Object transformation records:
....................

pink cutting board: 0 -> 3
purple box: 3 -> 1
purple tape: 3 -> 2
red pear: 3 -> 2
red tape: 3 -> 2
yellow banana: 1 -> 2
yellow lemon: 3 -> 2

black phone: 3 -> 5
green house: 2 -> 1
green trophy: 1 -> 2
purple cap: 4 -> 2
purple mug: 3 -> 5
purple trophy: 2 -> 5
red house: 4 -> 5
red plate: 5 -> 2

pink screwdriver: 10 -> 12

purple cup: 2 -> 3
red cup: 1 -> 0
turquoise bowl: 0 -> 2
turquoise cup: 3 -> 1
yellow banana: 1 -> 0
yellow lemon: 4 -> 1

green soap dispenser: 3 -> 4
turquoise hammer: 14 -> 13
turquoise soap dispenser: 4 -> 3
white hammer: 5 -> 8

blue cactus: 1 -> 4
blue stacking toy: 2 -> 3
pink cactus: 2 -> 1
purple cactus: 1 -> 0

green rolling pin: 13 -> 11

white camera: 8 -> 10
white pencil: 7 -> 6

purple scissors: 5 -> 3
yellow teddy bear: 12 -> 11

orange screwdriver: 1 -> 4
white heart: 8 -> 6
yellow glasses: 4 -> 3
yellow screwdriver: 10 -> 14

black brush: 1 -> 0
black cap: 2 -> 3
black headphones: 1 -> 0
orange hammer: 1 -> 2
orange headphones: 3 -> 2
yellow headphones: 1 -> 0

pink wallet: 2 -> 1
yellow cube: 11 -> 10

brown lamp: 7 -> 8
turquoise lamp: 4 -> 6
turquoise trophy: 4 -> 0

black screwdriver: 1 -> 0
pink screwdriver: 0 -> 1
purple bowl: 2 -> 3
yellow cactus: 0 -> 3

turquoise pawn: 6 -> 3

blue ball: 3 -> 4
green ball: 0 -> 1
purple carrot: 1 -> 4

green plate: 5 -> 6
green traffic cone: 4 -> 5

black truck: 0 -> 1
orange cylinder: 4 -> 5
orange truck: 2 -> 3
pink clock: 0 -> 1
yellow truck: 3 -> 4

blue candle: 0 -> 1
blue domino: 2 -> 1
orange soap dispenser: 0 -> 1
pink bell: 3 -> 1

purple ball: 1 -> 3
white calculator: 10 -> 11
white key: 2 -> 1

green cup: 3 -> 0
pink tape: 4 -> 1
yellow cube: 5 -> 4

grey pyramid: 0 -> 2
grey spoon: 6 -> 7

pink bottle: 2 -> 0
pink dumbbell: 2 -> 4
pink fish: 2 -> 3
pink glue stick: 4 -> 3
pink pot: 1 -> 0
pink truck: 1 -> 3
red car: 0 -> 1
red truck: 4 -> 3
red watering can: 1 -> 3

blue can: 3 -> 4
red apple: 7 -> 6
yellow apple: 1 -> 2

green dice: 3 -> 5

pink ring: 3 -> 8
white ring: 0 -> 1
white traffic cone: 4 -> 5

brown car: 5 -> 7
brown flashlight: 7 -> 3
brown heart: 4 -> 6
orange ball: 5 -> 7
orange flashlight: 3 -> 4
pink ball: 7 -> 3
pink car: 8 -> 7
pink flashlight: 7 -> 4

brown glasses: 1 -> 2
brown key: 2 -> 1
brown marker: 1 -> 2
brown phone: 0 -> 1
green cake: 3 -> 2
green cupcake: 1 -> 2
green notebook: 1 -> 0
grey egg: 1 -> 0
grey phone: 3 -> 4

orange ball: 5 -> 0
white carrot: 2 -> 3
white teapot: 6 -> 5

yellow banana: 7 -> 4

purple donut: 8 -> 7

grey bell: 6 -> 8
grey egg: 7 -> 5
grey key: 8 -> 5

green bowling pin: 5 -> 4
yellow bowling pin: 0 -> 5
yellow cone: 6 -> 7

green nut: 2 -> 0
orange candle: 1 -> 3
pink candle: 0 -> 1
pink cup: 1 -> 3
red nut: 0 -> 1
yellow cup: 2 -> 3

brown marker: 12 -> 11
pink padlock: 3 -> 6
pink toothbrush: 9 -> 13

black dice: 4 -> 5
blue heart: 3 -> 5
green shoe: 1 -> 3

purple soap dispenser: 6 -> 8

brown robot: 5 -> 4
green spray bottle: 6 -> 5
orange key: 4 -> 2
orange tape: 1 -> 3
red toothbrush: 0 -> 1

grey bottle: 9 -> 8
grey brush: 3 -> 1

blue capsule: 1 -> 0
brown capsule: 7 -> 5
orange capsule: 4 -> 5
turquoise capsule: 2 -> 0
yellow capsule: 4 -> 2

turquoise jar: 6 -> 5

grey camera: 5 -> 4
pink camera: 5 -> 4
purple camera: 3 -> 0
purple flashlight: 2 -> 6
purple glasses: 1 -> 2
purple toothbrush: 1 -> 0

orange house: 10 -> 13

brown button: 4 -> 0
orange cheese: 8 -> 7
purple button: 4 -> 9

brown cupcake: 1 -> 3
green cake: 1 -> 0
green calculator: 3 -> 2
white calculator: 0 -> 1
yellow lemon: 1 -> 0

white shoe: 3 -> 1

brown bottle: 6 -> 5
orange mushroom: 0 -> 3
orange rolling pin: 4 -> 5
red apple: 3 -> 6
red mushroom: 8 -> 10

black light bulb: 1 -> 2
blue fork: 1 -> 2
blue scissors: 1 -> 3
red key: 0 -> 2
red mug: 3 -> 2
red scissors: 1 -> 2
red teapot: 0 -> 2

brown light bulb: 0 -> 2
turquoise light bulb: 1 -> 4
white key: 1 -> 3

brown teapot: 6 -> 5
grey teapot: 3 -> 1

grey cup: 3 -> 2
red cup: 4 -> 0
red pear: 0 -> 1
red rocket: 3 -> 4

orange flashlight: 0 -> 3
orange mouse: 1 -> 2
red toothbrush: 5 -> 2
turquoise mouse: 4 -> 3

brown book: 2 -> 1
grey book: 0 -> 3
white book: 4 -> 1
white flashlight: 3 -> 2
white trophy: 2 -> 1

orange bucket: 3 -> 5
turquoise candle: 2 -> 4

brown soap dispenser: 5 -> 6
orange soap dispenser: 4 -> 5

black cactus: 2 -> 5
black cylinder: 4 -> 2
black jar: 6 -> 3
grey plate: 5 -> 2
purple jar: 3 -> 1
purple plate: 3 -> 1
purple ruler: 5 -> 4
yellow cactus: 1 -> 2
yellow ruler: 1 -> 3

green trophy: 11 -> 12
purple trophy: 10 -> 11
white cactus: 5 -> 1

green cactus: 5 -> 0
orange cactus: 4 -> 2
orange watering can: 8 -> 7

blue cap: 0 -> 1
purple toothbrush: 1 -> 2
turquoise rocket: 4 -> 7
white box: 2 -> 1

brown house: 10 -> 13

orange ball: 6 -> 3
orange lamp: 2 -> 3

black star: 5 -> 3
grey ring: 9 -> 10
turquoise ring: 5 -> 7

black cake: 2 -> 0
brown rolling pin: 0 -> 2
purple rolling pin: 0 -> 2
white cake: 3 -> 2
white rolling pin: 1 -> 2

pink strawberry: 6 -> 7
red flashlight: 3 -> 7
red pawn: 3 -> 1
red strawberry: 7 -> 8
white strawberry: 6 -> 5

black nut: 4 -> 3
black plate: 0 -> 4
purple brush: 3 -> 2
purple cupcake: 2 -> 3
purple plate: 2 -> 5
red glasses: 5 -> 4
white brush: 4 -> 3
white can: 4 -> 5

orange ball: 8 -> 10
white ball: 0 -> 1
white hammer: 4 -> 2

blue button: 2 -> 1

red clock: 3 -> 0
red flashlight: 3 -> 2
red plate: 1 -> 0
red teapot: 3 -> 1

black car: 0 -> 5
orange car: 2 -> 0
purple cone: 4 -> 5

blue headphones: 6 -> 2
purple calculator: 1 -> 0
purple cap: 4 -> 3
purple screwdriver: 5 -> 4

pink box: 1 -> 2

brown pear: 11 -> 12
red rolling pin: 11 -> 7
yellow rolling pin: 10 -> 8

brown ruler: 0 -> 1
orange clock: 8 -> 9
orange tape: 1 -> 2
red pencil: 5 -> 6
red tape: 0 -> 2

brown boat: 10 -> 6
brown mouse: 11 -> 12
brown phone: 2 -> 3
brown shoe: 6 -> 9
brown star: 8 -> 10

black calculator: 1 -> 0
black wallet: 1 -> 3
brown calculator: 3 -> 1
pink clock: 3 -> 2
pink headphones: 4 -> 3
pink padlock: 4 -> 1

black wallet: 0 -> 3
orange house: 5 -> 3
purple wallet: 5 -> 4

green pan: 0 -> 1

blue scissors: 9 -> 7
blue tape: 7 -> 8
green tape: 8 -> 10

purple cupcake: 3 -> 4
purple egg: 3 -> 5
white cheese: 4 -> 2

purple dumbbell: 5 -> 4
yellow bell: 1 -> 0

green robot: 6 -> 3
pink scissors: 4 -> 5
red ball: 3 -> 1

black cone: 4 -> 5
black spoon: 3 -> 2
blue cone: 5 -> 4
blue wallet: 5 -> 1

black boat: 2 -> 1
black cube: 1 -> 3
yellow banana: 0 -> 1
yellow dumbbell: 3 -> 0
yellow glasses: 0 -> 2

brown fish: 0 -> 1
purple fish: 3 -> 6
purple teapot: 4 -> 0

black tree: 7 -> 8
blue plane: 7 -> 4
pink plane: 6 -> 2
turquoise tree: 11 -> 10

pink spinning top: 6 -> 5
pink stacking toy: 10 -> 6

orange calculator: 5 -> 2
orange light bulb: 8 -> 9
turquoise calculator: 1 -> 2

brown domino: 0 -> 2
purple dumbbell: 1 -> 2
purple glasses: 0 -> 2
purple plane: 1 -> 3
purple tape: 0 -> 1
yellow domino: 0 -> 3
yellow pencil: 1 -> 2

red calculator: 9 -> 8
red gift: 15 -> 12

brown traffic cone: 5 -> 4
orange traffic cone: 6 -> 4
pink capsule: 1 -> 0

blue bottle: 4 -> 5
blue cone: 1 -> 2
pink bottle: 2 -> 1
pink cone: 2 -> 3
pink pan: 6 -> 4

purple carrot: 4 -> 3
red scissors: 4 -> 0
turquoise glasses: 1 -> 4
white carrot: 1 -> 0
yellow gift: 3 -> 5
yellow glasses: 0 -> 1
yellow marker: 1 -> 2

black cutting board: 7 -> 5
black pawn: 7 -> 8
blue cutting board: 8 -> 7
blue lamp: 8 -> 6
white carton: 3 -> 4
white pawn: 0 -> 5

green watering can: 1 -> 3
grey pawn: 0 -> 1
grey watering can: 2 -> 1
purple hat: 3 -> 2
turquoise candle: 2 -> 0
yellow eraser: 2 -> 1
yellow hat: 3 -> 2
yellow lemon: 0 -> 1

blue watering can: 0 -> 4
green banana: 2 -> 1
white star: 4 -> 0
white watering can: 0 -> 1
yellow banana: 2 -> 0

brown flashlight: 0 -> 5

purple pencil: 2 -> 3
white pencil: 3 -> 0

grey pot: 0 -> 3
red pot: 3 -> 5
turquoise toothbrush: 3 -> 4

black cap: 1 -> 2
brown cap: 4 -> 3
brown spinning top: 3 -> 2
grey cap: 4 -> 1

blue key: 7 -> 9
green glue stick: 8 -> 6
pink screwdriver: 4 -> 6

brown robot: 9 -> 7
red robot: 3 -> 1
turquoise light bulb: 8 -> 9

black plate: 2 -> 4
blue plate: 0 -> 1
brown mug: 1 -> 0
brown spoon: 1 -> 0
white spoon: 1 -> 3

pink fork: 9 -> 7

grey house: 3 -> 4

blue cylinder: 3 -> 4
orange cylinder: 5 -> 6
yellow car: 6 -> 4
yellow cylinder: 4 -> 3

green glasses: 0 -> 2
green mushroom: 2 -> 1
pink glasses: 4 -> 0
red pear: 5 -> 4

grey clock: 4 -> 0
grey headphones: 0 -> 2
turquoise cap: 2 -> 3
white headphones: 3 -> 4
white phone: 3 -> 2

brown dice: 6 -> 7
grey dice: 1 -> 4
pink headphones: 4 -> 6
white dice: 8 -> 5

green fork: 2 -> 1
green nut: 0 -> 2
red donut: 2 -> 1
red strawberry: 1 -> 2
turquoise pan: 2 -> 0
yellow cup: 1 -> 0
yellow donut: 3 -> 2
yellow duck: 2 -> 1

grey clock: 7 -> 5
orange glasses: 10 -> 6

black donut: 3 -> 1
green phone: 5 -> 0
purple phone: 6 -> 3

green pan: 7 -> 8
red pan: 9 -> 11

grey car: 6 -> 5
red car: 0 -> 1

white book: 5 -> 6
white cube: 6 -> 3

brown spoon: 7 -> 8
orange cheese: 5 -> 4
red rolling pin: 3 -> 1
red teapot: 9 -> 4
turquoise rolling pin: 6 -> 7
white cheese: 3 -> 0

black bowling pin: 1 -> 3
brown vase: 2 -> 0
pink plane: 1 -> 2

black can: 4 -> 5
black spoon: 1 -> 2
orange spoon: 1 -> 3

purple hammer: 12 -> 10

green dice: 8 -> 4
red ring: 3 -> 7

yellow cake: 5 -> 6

....................

- Problem details -
Look above for the line holding "yellow banana: 2 -> 0" and the line holding "blue key: 7 -> 9". Retype both, and every line between them, word for word and nothing else.

- Exercise output -
yellow banana: 2 -> 0

brown flashlight: 0 -> 5

purple pencil: 2 -> 3
white pencil: 3 -> 0

grey pot: 0 -> 3
red pot: 3 -> 5
turquoise toothbrush: 3 -> 4

black cap: 1 -> 2
brown cap: 4 -> 3
brown spinning top: 3 -> 2
grey cap: 4 -> 1

blue key: 7 -> 9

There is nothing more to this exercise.